INFORMATION SHOWN:
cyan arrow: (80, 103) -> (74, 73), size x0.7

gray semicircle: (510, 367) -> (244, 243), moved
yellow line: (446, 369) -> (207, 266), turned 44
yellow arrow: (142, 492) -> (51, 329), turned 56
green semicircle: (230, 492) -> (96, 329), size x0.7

---

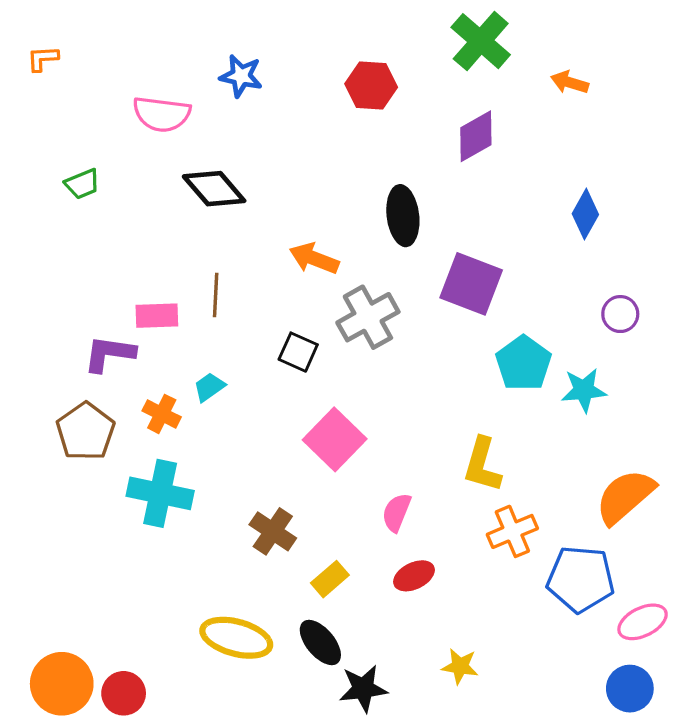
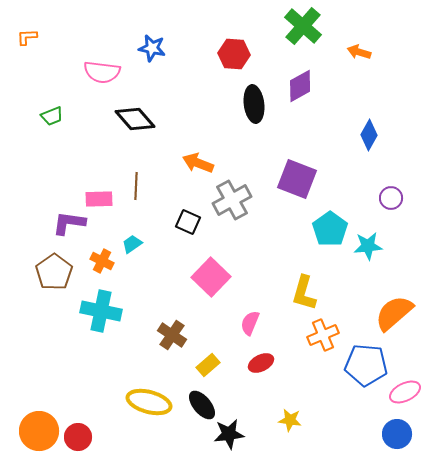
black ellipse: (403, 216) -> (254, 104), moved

WORK ITEM: Retype only the stretch of lines above starting at the one with "yellow arrow: (142, 492)" and stopping at the one with "green semicircle: (230, 492)", exactly as written, with both kept.

ANSWER BOX:
yellow arrow: (142, 492) -> (51, 329), turned 56
green semicircle: (230, 492) -> (96, 329), size x0.7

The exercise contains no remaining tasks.